**Your objective:** Both the line below containing "C2: 3.3uF (plus" and the line containing "R14: 36 (P3/1, W22) -> 36 (U2/PD7, W11)", along with every line between them, should be repeated exactly; no other line belongs in the answer.
* * * * *
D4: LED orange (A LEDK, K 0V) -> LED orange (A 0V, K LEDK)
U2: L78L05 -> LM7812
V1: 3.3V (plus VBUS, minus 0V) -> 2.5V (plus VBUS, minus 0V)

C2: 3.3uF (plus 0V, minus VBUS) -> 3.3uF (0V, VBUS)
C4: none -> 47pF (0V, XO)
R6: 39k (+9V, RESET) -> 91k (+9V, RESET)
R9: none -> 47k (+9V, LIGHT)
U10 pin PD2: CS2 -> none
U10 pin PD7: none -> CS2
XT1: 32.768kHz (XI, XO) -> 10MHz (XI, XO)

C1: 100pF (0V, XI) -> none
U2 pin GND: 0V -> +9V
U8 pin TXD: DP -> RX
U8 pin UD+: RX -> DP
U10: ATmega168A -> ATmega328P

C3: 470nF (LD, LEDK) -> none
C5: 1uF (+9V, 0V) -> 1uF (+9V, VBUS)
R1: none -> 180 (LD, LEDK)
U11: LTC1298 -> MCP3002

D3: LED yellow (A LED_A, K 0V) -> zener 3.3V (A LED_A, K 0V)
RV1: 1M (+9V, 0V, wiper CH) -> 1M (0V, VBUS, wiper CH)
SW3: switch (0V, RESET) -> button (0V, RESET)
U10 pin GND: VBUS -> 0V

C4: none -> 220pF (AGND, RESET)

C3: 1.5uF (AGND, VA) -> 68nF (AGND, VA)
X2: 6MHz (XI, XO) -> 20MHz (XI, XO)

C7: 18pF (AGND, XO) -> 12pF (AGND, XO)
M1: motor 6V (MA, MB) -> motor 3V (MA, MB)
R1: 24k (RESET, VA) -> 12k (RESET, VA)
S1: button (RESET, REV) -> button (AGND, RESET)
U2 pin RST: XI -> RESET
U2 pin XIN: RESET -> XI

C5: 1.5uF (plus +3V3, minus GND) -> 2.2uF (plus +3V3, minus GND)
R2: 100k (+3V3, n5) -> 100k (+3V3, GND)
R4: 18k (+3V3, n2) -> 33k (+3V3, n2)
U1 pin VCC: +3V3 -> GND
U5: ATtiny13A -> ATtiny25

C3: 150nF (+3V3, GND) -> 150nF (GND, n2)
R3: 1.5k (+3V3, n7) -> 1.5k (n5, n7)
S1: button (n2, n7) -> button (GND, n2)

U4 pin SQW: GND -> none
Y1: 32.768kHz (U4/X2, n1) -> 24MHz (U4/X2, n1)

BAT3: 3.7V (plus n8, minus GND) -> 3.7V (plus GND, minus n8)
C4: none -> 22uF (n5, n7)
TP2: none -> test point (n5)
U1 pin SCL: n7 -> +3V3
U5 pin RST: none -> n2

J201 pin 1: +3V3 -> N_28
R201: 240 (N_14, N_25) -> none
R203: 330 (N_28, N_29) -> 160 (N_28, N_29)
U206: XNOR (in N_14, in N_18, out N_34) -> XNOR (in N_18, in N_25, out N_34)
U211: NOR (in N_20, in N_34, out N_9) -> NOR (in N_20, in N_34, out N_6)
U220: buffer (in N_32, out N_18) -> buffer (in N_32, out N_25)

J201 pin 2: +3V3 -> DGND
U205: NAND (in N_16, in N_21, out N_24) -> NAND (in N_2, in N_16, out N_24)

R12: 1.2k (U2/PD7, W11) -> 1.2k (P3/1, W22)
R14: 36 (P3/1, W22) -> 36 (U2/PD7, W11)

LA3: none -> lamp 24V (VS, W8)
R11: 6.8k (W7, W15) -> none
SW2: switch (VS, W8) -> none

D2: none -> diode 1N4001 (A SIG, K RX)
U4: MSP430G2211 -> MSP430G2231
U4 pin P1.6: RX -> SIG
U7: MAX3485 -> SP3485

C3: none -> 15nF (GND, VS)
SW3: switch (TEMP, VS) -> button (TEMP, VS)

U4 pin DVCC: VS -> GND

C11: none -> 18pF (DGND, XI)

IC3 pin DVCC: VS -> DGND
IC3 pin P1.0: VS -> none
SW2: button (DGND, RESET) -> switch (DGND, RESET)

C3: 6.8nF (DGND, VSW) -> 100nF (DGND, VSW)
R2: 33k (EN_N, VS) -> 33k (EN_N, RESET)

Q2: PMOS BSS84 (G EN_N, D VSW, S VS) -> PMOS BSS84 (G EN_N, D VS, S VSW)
* * * * *
**Finished task:**
C2: 3.3uF (plus 0V, minus VBUS) -> 3.3uF (0V, VBUS)
C4: none -> 47pF (0V, XO)
R6: 39k (+9V, RESET) -> 91k (+9V, RESET)
R9: none -> 47k (+9V, LIGHT)
U10 pin PD2: CS2 -> none
U10 pin PD7: none -> CS2
XT1: 32.768kHz (XI, XO) -> 10MHz (XI, XO)

C1: 100pF (0V, XI) -> none
U2 pin GND: 0V -> +9V
U8 pin TXD: DP -> RX
U8 pin UD+: RX -> DP
U10: ATmega168A -> ATmega328P

C3: 470nF (LD, LEDK) -> none
C5: 1uF (+9V, 0V) -> 1uF (+9V, VBUS)
R1: none -> 180 (LD, LEDK)
U11: LTC1298 -> MCP3002

D3: LED yellow (A LED_A, K 0V) -> zener 3.3V (A LED_A, K 0V)
RV1: 1M (+9V, 0V, wiper CH) -> 1M (0V, VBUS, wiper CH)
SW3: switch (0V, RESET) -> button (0V, RESET)
U10 pin GND: VBUS -> 0V

C4: none -> 220pF (AGND, RESET)

C3: 1.5uF (AGND, VA) -> 68nF (AGND, VA)
X2: 6MHz (XI, XO) -> 20MHz (XI, XO)

C7: 18pF (AGND, XO) -> 12pF (AGND, XO)
M1: motor 6V (MA, MB) -> motor 3V (MA, MB)
R1: 24k (RESET, VA) -> 12k (RESET, VA)
S1: button (RESET, REV) -> button (AGND, RESET)
U2 pin RST: XI -> RESET
U2 pin XIN: RESET -> XI

C5: 1.5uF (plus +3V3, minus GND) -> 2.2uF (plus +3V3, minus GND)
R2: 100k (+3V3, n5) -> 100k (+3V3, GND)
R4: 18k (+3V3, n2) -> 33k (+3V3, n2)
U1 pin VCC: +3V3 -> GND
U5: ATtiny13A -> ATtiny25

C3: 150nF (+3V3, GND) -> 150nF (GND, n2)
R3: 1.5k (+3V3, n7) -> 1.5k (n5, n7)
S1: button (n2, n7) -> button (GND, n2)

U4 pin SQW: GND -> none
Y1: 32.768kHz (U4/X2, n1) -> 24MHz (U4/X2, n1)

BAT3: 3.7V (plus n8, minus GND) -> 3.7V (plus GND, minus n8)
C4: none -> 22uF (n5, n7)
TP2: none -> test point (n5)
U1 pin SCL: n7 -> +3V3
U5 pin RST: none -> n2

J201 pin 1: +3V3 -> N_28
R201: 240 (N_14, N_25) -> none
R203: 330 (N_28, N_29) -> 160 (N_28, N_29)
U206: XNOR (in N_14, in N_18, out N_34) -> XNOR (in N_18, in N_25, out N_34)
U211: NOR (in N_20, in N_34, out N_9) -> NOR (in N_20, in N_34, out N_6)
U220: buffer (in N_32, out N_18) -> buffer (in N_32, out N_25)

J201 pin 2: +3V3 -> DGND
U205: NAND (in N_16, in N_21, out N_24) -> NAND (in N_2, in N_16, out N_24)

R12: 1.2k (U2/PD7, W11) -> 1.2k (P3/1, W22)
R14: 36 (P3/1, W22) -> 36 (U2/PD7, W11)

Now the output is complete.